Difference listings:
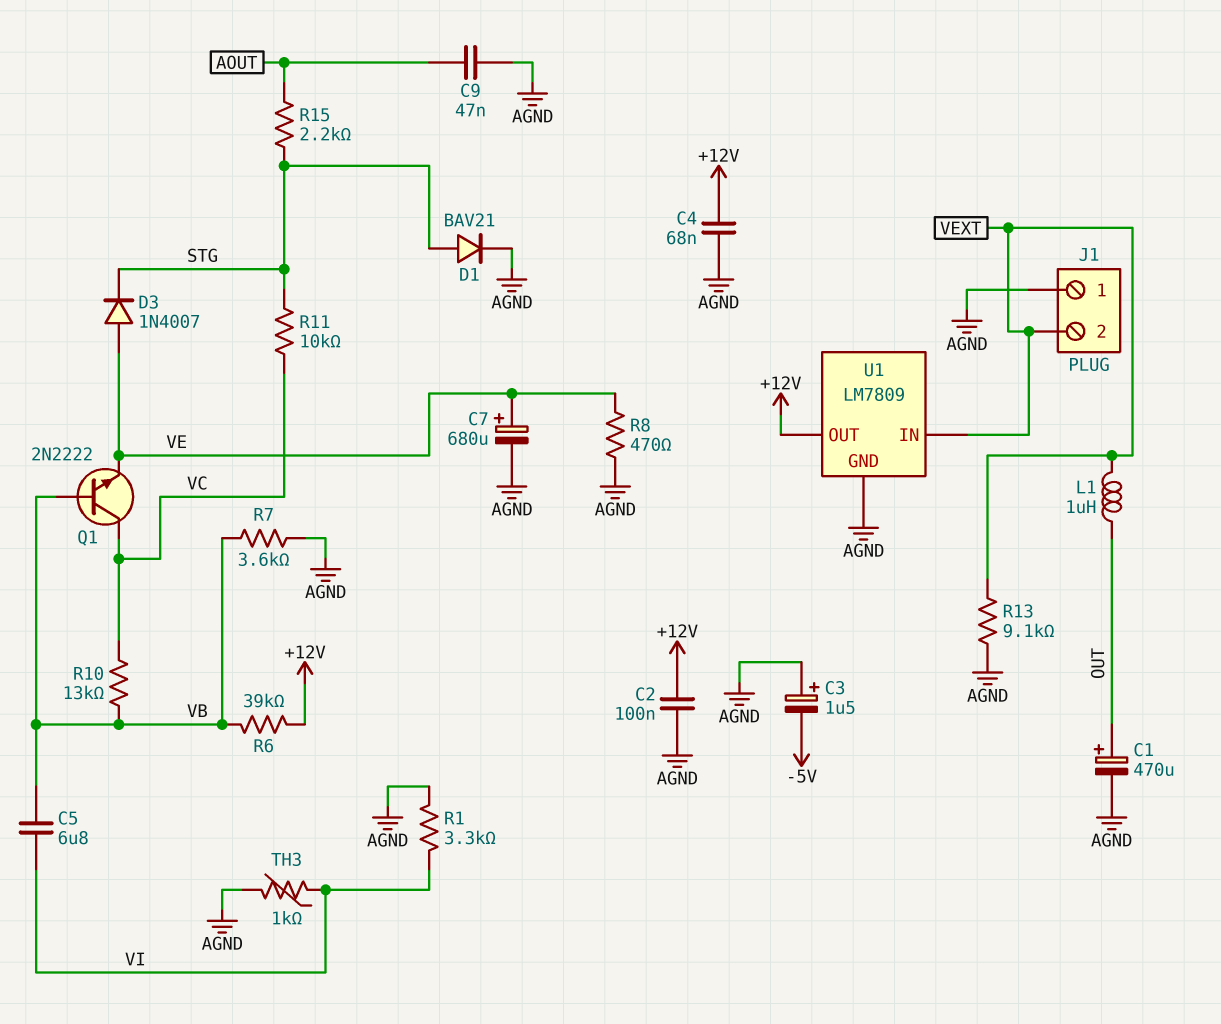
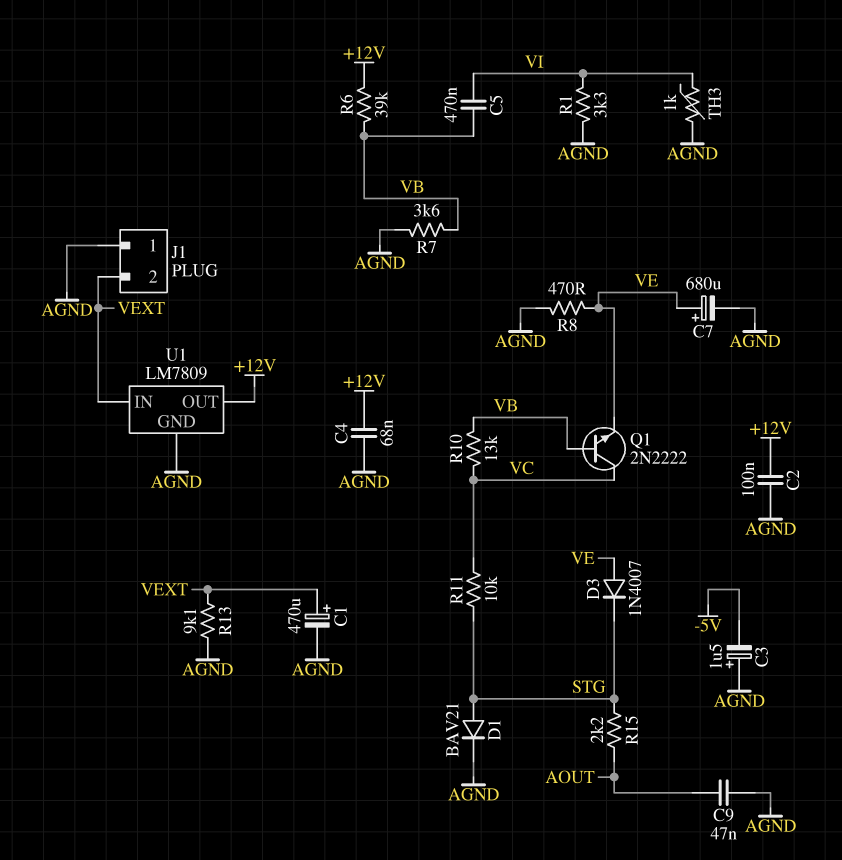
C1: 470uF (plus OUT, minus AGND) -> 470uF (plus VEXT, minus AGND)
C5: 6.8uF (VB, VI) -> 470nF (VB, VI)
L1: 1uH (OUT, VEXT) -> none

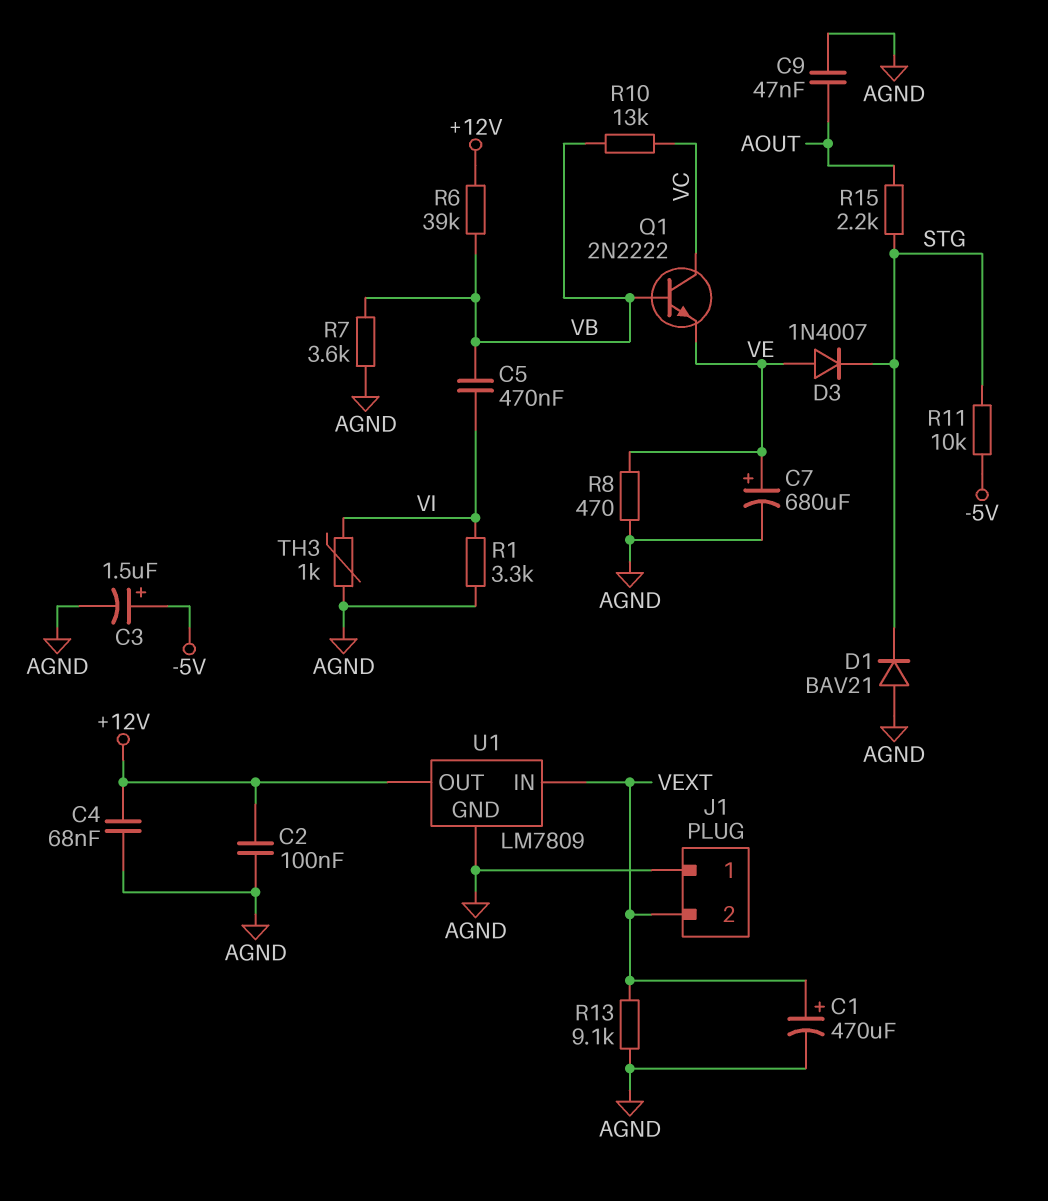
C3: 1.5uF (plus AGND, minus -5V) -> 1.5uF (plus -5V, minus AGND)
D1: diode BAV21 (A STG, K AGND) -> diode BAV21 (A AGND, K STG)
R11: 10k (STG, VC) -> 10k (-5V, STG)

• _WHAT IS REQUIRED_
How many lines of these records include the word "plus"? Only the number should be written.

• _YOUR SOLUTION_
2